** WHAT YOU ARE ASKED TO DO **
Nothing outside the range is wanted. Repeat exactly the lines below from the one with "green notebook: 5 -> 8" through the one with "blue ring: 3 -> 2".

+ + + + +

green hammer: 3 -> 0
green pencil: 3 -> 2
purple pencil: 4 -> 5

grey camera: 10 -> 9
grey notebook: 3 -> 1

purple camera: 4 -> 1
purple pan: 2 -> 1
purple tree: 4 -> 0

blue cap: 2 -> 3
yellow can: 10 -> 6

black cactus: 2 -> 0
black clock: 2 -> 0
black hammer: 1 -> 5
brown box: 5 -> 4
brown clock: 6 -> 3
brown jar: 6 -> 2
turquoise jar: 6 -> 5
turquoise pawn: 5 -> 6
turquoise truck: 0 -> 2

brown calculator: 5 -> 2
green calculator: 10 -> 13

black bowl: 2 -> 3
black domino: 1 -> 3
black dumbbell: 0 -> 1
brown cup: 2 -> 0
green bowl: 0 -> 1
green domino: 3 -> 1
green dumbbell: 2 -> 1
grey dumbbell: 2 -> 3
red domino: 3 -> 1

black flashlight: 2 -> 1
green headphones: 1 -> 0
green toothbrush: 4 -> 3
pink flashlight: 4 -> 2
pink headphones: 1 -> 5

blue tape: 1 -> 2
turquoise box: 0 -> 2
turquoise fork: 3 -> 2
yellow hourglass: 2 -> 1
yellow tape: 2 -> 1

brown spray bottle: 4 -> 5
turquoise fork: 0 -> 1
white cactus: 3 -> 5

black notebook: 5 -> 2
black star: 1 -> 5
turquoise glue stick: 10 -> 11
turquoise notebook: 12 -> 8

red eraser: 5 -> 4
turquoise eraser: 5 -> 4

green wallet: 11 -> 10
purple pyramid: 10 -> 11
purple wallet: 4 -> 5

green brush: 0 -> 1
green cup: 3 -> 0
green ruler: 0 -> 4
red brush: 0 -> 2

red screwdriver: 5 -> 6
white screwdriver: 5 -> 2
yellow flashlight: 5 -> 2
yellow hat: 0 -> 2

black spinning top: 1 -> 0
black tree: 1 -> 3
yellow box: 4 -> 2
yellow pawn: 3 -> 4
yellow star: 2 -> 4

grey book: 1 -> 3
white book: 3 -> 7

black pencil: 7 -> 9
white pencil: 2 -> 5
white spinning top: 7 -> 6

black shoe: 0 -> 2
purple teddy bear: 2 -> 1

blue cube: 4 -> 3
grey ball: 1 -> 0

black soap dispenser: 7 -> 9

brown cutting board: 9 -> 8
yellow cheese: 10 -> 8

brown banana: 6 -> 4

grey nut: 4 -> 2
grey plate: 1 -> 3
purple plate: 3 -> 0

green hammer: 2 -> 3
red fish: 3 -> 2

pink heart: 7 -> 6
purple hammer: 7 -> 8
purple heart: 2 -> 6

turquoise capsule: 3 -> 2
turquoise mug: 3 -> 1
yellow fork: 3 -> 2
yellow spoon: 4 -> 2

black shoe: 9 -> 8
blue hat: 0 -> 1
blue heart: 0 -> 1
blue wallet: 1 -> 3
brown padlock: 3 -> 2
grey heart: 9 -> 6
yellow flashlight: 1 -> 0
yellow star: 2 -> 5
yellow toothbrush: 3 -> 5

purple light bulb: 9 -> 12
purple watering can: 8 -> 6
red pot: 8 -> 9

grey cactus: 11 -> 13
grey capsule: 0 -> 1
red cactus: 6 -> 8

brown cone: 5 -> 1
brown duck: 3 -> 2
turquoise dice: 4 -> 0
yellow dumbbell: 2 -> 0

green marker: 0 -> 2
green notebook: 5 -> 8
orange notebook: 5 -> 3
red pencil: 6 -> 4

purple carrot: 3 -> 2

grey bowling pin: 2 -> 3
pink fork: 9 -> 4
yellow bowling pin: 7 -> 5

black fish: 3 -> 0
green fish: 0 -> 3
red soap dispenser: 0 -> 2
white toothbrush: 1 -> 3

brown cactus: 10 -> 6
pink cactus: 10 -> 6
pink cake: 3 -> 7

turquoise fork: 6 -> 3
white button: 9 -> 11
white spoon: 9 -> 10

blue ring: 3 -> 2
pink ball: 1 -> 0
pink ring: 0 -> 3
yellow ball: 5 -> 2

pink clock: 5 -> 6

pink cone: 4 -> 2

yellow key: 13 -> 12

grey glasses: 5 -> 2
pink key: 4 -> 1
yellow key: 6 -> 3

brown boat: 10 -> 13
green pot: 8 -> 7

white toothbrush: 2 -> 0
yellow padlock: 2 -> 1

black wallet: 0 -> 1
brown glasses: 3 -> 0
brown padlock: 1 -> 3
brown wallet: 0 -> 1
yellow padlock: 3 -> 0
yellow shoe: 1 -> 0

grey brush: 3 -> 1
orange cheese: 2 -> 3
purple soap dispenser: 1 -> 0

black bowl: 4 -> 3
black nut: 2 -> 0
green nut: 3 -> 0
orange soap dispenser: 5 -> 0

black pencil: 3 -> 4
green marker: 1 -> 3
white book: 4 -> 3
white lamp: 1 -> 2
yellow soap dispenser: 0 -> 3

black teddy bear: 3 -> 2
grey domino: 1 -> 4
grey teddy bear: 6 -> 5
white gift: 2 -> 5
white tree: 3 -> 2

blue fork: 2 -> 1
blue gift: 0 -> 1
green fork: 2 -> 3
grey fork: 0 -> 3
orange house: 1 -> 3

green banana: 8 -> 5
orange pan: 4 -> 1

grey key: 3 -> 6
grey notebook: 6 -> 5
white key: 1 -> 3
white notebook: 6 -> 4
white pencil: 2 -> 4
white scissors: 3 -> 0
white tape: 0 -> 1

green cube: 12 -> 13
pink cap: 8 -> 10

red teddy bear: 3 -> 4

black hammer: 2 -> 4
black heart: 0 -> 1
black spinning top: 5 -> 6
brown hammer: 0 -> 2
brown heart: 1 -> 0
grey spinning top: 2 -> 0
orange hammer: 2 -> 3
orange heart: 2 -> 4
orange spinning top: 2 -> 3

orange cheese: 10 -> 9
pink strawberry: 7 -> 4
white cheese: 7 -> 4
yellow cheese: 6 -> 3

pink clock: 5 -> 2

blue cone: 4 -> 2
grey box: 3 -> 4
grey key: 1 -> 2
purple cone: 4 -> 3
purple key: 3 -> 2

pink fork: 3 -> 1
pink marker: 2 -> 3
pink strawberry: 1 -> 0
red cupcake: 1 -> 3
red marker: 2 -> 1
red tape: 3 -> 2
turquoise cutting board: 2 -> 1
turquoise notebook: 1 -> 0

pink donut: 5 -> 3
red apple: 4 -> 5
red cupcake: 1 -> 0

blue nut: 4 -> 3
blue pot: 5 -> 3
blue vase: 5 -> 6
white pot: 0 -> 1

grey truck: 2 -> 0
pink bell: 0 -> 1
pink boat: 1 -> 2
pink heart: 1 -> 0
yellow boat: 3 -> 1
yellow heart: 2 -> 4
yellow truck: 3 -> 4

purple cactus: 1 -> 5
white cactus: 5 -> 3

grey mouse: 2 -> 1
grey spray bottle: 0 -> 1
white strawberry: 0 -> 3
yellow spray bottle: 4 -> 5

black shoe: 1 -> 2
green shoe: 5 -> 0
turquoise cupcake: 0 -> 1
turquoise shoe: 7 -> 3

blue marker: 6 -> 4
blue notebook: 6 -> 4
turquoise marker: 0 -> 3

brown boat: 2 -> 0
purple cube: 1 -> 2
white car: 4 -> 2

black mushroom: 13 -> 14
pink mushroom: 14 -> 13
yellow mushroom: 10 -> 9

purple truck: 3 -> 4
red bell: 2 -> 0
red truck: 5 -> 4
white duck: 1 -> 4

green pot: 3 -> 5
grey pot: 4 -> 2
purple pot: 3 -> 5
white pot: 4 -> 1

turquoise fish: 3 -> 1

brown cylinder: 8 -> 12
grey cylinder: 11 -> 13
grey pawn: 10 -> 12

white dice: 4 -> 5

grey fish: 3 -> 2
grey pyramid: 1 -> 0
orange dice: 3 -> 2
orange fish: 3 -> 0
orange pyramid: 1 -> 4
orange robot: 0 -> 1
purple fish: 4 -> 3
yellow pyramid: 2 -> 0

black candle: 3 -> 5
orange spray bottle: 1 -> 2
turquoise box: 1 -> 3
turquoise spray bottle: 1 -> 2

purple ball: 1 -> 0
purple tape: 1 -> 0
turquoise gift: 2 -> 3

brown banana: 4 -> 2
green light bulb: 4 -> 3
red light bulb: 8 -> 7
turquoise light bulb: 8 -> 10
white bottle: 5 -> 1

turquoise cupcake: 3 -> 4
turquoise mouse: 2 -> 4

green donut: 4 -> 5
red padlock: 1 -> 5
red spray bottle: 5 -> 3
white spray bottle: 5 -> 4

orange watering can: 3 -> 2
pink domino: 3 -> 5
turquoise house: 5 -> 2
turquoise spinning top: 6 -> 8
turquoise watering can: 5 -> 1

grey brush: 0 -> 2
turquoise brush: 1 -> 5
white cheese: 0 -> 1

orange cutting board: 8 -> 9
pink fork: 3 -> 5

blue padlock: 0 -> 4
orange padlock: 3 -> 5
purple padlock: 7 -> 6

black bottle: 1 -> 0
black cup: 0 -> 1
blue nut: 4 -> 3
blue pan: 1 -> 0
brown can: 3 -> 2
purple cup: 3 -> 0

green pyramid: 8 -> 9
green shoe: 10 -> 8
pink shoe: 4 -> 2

+ + + + +

** YOUR RESPONSE **
green notebook: 5 -> 8
orange notebook: 5 -> 3
red pencil: 6 -> 4

purple carrot: 3 -> 2

grey bowling pin: 2 -> 3
pink fork: 9 -> 4
yellow bowling pin: 7 -> 5

black fish: 3 -> 0
green fish: 0 -> 3
red soap dispenser: 0 -> 2
white toothbrush: 1 -> 3

brown cactus: 10 -> 6
pink cactus: 10 -> 6
pink cake: 3 -> 7

turquoise fork: 6 -> 3
white button: 9 -> 11
white spoon: 9 -> 10

blue ring: 3 -> 2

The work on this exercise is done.